» **What you need to do**
Give again, word for word, the line holding "(134, 272) = (281, 195): white" and every line after it through the end of the data below. Omit pictures.

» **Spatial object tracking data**
* * * * * * *

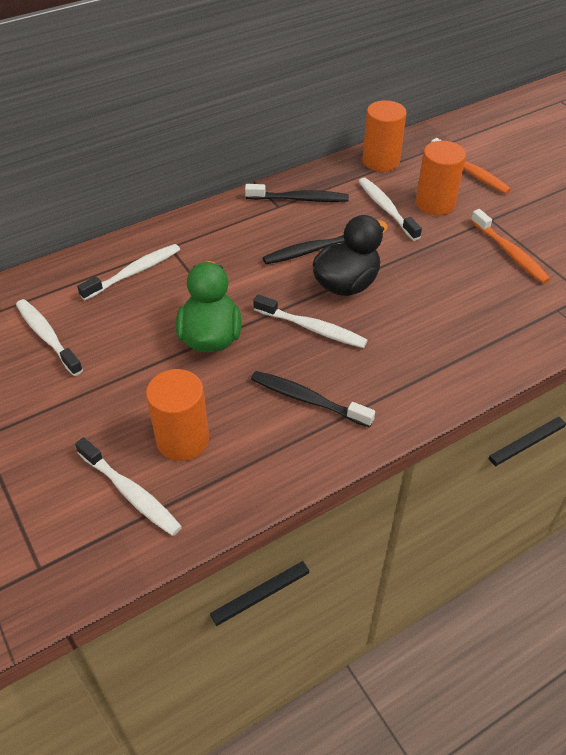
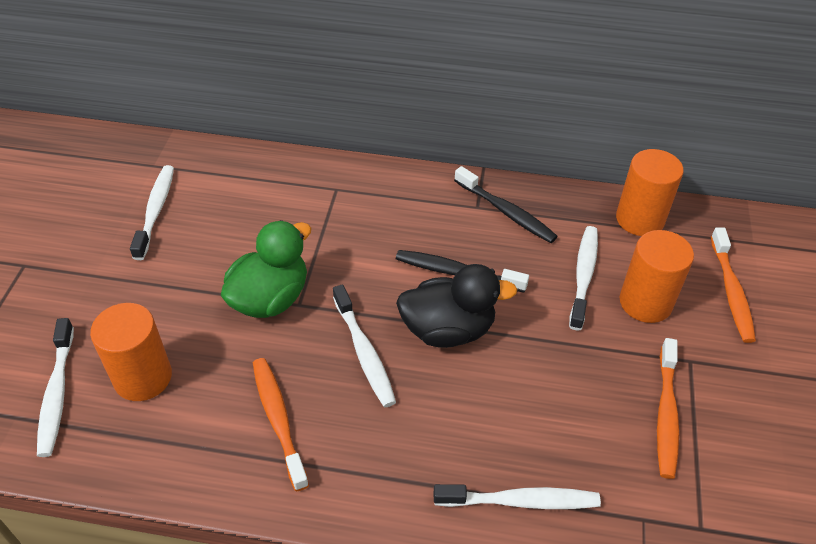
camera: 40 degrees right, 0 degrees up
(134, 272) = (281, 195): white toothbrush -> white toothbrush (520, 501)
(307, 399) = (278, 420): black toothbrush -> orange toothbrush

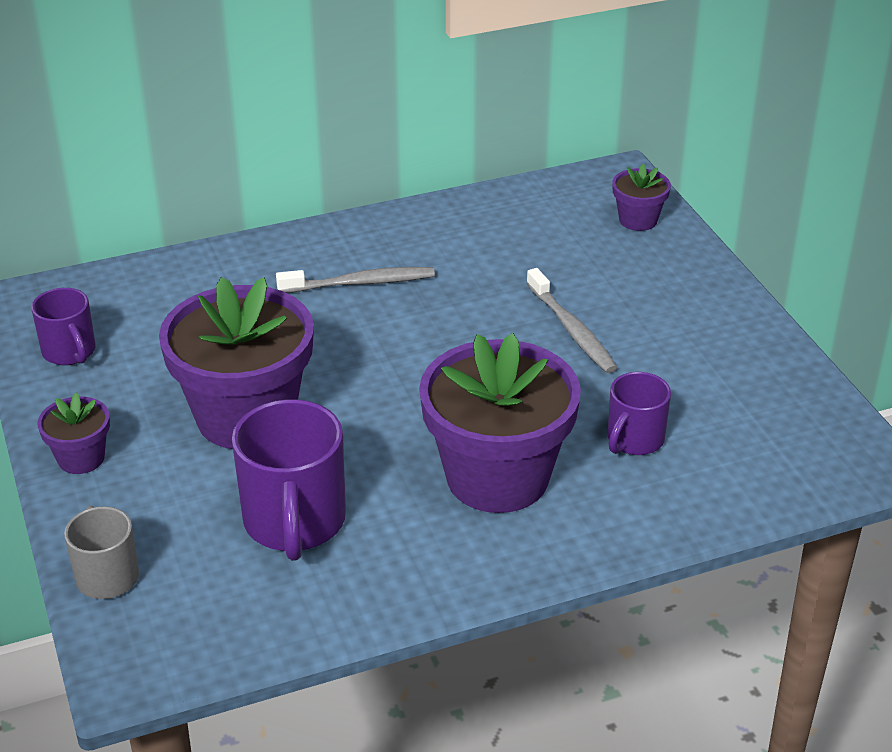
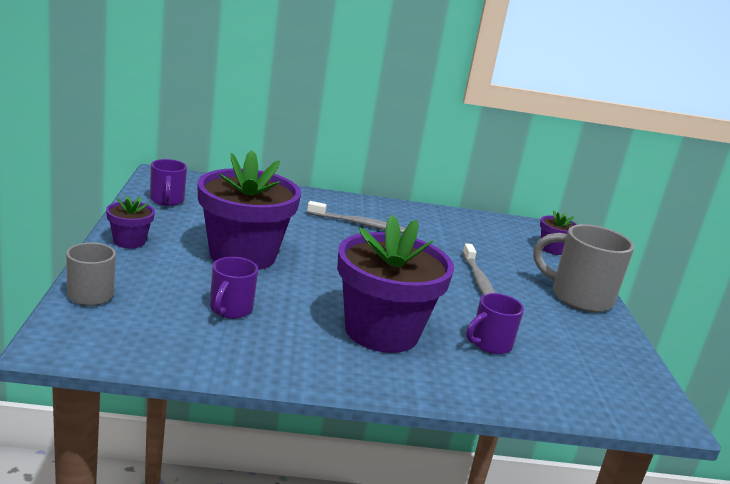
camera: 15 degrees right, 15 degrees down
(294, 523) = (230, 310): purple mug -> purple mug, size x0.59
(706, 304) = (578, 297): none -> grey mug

* * * * * * *

» **Reply**
(134, 272) = (281, 195): white toothbrush -> white toothbrush (520, 501)
(307, 399) = (278, 420): black toothbrush -> orange toothbrush

camera: 15 degrees right, 15 degrees down
(294, 523) = (230, 310): purple mug -> purple mug, size x0.59
(706, 304) = (578, 297): none -> grey mug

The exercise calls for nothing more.